* _Task objective_:
Your answer should consist only of the lines below from the one with "R1: 1k (AGND, N11) -> 1k (N11, N26)" through the one with "U30: NOR (in", copied exactly.

******************************

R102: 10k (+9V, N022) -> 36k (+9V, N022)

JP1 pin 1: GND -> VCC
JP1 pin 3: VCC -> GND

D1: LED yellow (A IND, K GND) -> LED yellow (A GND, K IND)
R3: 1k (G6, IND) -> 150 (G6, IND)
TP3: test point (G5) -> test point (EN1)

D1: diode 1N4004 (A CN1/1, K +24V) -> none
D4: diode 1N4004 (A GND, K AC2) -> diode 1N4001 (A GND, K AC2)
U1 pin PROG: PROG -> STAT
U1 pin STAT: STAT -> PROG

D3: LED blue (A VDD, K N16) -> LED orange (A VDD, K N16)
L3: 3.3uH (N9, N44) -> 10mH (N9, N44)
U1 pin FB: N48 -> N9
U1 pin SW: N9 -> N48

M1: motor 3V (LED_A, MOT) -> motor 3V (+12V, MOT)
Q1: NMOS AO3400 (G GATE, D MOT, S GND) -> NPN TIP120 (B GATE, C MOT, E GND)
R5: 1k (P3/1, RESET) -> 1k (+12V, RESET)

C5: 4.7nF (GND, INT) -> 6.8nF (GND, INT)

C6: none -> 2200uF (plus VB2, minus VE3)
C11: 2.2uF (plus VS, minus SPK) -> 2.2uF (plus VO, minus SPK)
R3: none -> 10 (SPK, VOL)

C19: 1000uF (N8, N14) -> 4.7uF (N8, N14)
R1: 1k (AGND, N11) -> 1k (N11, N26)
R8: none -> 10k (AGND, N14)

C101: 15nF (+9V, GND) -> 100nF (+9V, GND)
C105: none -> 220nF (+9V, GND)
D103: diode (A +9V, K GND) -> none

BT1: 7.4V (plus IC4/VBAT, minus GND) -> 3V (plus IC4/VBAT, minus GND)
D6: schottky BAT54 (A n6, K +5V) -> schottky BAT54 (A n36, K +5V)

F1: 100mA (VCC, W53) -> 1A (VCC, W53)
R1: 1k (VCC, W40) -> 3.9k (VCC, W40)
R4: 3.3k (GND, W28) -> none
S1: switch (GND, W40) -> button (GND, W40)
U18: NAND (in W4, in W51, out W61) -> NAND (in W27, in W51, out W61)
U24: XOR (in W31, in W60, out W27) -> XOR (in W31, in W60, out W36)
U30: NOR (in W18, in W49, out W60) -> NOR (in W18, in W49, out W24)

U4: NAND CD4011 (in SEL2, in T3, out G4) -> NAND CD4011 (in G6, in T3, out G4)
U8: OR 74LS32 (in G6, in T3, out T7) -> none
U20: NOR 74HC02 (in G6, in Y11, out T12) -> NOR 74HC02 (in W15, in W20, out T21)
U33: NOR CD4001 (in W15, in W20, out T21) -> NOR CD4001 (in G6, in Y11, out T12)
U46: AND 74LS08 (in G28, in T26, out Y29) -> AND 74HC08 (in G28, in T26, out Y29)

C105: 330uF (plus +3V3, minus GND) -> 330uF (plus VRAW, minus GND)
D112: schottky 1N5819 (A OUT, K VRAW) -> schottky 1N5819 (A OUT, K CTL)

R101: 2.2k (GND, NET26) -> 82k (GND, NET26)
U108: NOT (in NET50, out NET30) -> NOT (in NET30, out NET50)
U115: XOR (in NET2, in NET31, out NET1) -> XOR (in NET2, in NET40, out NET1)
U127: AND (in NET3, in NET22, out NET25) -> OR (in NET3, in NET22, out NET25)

******************************

* _Output for this task_:
R1: 1k (AGND, N11) -> 1k (N11, N26)
R8: none -> 10k (AGND, N14)

C101: 15nF (+9V, GND) -> 100nF (+9V, GND)
C105: none -> 220nF (+9V, GND)
D103: diode (A +9V, K GND) -> none

BT1: 7.4V (plus IC4/VBAT, minus GND) -> 3V (plus IC4/VBAT, minus GND)
D6: schottky BAT54 (A n6, K +5V) -> schottky BAT54 (A n36, K +5V)

F1: 100mA (VCC, W53) -> 1A (VCC, W53)
R1: 1k (VCC, W40) -> 3.9k (VCC, W40)
R4: 3.3k (GND, W28) -> none
S1: switch (GND, W40) -> button (GND, W40)
U18: NAND (in W4, in W51, out W61) -> NAND (in W27, in W51, out W61)
U24: XOR (in W31, in W60, out W27) -> XOR (in W31, in W60, out W36)
U30: NOR (in W18, in W49, out W60) -> NOR (in W18, in W49, out W24)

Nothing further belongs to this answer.